= Beginning of Section =

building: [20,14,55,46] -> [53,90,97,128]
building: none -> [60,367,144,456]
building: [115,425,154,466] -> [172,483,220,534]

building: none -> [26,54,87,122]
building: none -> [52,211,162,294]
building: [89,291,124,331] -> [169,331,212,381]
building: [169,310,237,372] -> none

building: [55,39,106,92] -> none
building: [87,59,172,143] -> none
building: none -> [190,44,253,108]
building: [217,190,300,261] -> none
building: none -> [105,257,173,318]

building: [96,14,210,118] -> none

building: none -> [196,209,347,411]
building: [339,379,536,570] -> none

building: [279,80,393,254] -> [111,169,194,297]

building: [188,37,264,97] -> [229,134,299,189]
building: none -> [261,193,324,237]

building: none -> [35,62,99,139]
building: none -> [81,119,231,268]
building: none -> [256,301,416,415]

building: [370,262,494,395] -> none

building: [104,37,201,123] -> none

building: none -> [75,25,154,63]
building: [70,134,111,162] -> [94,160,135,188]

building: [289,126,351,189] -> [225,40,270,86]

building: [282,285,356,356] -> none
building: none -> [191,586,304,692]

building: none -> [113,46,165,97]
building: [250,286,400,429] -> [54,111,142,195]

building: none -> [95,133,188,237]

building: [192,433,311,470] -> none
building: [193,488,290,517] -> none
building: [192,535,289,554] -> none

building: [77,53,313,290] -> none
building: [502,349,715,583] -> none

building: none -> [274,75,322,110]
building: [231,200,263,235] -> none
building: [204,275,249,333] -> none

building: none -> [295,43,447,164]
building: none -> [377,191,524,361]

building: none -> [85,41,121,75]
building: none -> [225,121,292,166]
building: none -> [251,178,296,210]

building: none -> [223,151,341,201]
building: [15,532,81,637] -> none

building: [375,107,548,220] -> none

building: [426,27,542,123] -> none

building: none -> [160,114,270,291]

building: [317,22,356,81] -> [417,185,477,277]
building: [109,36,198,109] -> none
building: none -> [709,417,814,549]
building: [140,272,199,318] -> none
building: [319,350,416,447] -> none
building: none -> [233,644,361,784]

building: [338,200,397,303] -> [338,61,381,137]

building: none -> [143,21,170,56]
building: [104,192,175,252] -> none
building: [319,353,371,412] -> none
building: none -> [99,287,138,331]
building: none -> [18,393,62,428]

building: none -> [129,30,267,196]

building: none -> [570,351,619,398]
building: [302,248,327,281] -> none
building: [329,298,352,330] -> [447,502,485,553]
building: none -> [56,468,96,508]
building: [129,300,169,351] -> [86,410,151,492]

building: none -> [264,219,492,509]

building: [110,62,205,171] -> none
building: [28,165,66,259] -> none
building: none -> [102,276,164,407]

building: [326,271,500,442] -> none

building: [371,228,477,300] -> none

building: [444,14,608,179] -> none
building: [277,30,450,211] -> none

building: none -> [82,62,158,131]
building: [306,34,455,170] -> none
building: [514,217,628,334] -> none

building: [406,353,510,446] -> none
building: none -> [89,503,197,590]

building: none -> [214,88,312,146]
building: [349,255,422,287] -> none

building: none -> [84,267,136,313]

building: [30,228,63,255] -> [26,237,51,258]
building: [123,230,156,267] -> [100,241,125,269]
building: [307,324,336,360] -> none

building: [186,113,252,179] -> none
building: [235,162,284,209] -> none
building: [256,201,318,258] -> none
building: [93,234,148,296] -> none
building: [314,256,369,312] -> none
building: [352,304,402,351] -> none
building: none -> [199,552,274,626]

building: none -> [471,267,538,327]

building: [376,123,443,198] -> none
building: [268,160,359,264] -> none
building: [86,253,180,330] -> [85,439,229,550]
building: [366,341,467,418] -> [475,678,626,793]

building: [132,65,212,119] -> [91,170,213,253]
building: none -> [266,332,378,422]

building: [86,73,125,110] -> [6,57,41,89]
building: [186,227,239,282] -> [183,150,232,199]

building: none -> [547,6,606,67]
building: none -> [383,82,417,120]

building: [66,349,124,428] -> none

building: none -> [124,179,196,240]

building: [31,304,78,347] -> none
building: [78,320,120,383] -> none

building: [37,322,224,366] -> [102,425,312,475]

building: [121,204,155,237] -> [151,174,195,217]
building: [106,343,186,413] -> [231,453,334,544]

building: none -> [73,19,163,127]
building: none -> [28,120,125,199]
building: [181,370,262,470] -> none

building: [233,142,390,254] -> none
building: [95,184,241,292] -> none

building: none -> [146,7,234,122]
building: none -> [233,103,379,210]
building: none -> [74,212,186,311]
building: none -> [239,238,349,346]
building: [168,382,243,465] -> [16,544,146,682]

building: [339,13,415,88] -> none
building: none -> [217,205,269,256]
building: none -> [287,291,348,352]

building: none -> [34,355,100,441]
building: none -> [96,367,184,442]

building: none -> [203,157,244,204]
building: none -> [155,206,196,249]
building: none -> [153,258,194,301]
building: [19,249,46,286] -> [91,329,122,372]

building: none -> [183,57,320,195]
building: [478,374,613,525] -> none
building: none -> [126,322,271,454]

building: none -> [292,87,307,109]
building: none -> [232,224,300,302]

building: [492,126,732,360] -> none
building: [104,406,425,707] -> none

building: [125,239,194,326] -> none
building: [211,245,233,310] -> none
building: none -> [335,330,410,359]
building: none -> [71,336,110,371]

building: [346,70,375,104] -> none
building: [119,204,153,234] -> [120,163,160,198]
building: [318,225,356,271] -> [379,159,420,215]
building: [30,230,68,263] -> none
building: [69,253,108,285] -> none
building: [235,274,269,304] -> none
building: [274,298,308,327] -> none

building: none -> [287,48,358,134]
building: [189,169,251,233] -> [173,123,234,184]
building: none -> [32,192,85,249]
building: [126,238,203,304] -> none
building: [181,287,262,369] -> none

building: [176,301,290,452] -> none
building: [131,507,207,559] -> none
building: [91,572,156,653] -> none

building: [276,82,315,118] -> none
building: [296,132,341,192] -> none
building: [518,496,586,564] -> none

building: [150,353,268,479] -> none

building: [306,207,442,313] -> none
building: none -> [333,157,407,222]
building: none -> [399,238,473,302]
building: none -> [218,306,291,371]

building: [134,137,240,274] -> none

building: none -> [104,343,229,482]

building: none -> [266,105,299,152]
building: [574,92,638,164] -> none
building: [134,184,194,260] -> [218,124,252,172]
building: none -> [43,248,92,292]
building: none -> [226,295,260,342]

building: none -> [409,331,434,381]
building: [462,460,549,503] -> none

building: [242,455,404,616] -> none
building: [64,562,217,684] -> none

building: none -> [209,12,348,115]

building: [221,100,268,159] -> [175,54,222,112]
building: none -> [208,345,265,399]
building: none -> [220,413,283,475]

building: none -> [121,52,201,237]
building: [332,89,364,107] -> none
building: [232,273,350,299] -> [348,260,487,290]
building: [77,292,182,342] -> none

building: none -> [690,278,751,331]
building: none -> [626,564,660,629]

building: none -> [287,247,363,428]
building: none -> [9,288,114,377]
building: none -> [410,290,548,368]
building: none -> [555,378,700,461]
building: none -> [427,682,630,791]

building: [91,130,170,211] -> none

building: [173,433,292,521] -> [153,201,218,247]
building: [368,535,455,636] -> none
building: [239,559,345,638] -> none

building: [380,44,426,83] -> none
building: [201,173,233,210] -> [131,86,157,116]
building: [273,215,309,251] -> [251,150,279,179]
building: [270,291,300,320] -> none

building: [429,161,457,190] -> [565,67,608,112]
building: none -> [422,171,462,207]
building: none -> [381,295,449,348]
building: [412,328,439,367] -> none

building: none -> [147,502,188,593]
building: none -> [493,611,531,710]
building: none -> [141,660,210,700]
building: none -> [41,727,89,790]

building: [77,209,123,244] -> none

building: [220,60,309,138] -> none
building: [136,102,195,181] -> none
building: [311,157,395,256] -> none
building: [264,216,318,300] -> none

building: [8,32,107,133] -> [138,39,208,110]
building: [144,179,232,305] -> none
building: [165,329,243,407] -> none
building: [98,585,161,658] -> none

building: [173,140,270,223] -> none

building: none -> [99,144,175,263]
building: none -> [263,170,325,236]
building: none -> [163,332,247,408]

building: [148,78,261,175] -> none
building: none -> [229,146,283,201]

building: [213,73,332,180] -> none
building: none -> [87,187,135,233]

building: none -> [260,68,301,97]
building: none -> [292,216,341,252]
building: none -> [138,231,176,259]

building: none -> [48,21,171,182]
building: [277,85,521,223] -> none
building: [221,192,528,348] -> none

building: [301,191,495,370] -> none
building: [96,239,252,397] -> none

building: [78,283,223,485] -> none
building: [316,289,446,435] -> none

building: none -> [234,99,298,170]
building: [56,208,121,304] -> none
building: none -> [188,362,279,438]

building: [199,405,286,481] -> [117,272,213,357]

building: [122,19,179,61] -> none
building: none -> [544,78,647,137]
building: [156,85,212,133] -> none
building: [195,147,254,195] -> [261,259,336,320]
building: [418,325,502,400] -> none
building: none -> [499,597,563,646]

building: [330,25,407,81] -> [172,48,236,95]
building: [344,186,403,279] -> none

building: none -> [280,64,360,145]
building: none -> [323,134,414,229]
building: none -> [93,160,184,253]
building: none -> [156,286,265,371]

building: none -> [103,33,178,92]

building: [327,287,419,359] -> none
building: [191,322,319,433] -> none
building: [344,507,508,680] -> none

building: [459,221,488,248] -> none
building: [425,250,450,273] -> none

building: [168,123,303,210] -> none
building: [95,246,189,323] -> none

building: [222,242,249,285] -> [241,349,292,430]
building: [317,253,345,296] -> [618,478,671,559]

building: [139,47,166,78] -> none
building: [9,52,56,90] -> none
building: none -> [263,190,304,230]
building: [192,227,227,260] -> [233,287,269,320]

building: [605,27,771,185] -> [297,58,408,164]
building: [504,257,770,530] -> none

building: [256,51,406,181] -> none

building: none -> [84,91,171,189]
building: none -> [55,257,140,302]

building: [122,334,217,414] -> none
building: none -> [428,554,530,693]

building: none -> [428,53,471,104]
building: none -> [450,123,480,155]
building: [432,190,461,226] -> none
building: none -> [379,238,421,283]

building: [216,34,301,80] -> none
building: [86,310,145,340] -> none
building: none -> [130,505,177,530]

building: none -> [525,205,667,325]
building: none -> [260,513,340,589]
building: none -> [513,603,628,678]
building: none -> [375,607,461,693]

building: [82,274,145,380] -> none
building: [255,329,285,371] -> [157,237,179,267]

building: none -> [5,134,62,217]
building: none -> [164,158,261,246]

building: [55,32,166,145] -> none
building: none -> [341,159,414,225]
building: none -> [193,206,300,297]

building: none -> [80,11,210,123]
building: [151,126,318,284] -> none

= End of Section =

I'd like an exact copy of the lines above, from the very first one through the line that contains "building: none -> [75,25,154,63]", with nothing else added.

building: [20,14,55,46] -> [53,90,97,128]
building: none -> [60,367,144,456]
building: [115,425,154,466] -> [172,483,220,534]

building: none -> [26,54,87,122]
building: none -> [52,211,162,294]
building: [89,291,124,331] -> [169,331,212,381]
building: [169,310,237,372] -> none

building: [55,39,106,92] -> none
building: [87,59,172,143] -> none
building: none -> [190,44,253,108]
building: [217,190,300,261] -> none
building: none -> [105,257,173,318]

building: [96,14,210,118] -> none

building: none -> [196,209,347,411]
building: [339,379,536,570] -> none

building: [279,80,393,254] -> [111,169,194,297]

building: [188,37,264,97] -> [229,134,299,189]
building: none -> [261,193,324,237]

building: none -> [35,62,99,139]
building: none -> [81,119,231,268]
building: none -> [256,301,416,415]

building: [370,262,494,395] -> none

building: [104,37,201,123] -> none

building: none -> [75,25,154,63]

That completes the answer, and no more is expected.